• PROBLEM STATEMENT
The pictures stay out. Please retype every line below exactly.

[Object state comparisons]
..............................

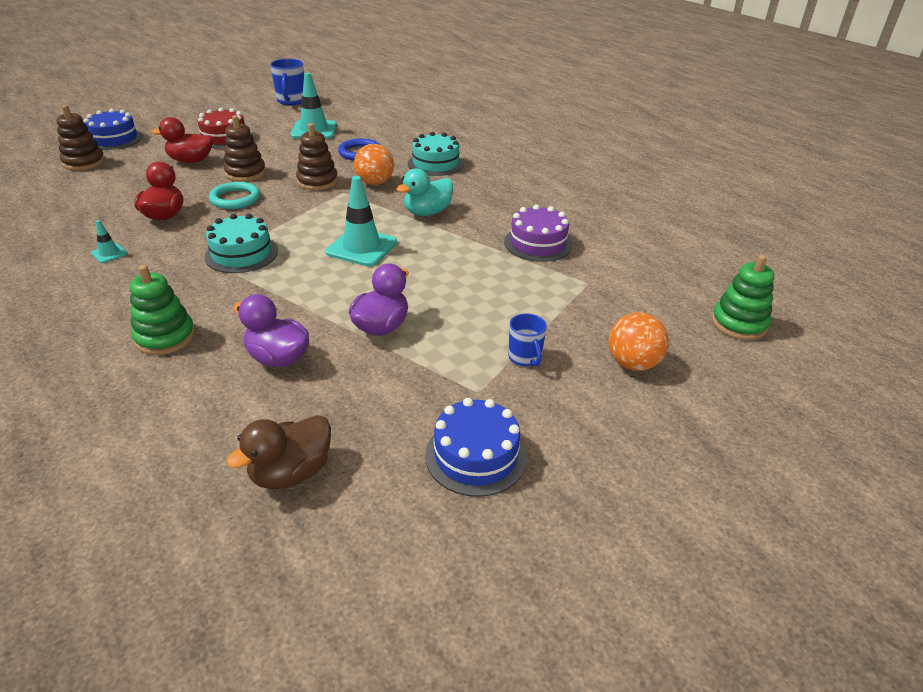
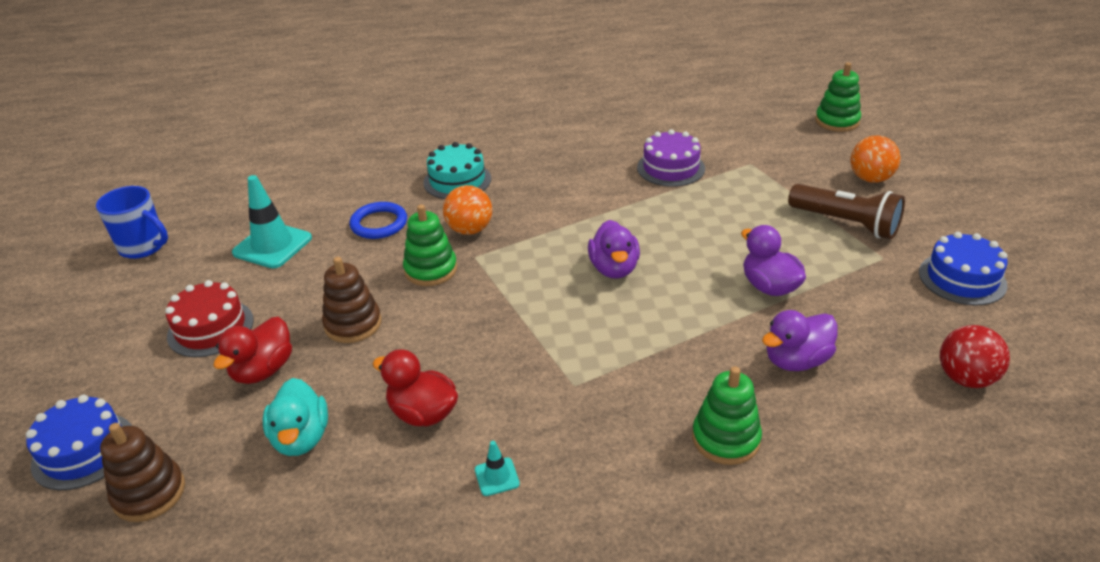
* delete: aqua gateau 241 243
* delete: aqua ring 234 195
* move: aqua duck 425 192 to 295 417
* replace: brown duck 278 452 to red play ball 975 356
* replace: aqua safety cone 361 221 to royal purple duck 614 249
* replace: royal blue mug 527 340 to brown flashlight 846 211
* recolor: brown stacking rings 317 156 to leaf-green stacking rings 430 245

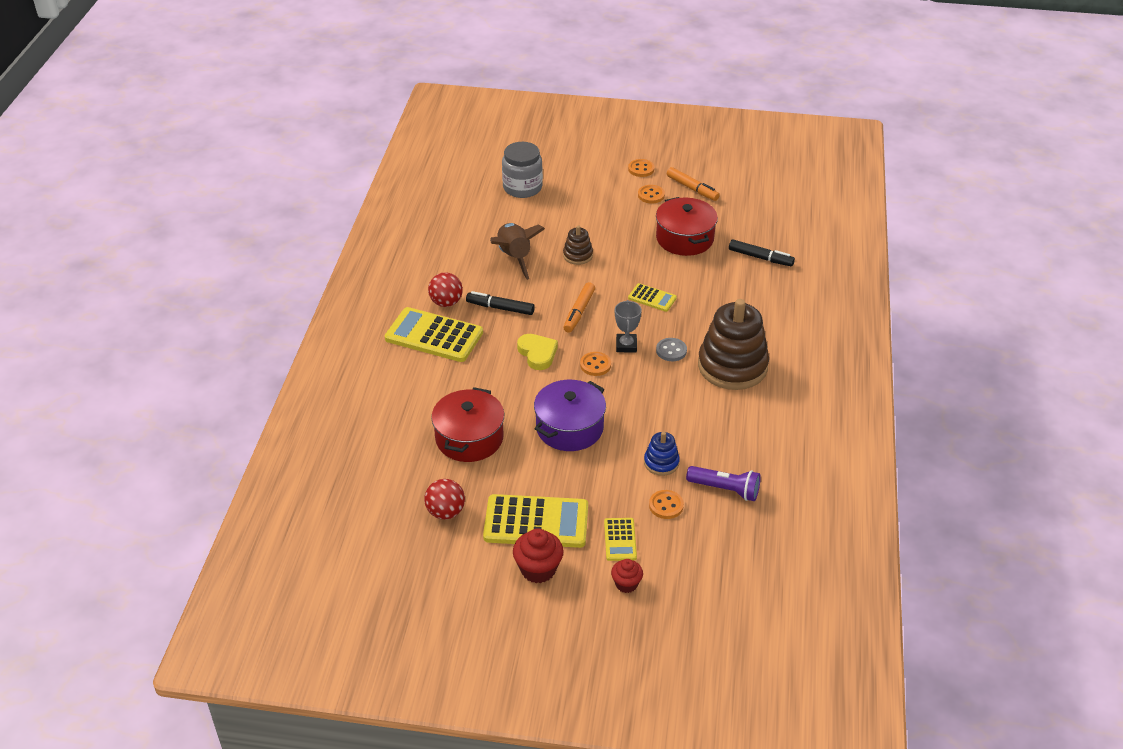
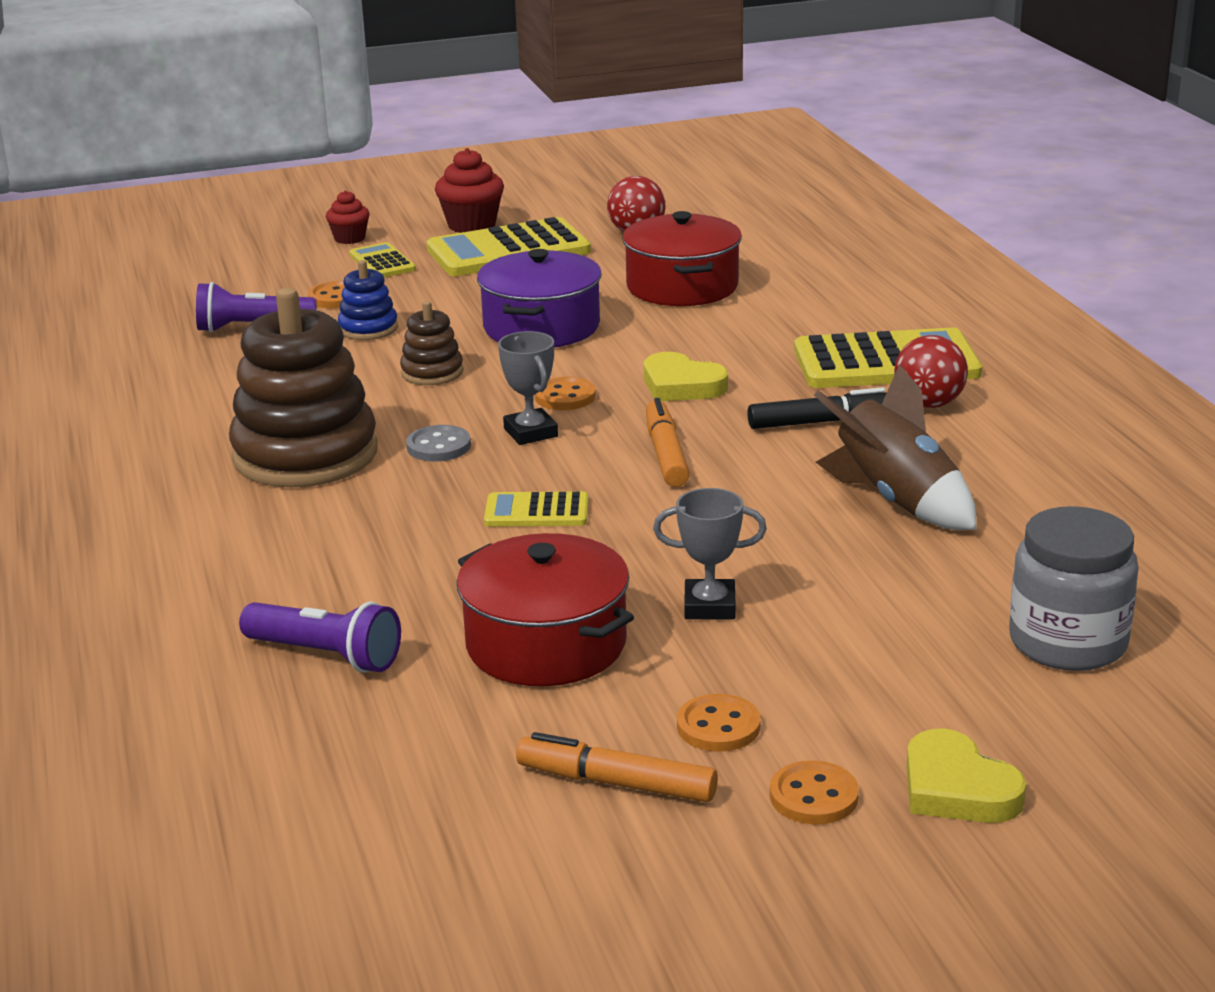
* insert: grey prize cup 710 553
* insert: yellow heart 966 775
* move: brown stacking rings 578 245 to 431 343
* replace: ebony felt pen 762 253 to royal purple flashlight 320 637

..............................

• ANSWER TO THIS TASK
* delete: aqua gateau 241 243
* delete: aqua ring 234 195
* move: aqua duck 425 192 to 295 417
* replace: brown duck 278 452 to red play ball 975 356
* replace: aqua safety cone 361 221 to royal purple duck 614 249
* replace: royal blue mug 527 340 to brown flashlight 846 211
* recolor: brown stacking rings 317 156 to leaf-green stacking rings 430 245

* insert: grey prize cup 710 553
* insert: yellow heart 966 775
* move: brown stacking rings 578 245 to 431 343
* replace: ebony felt pen 762 253 to royal purple flashlight 320 637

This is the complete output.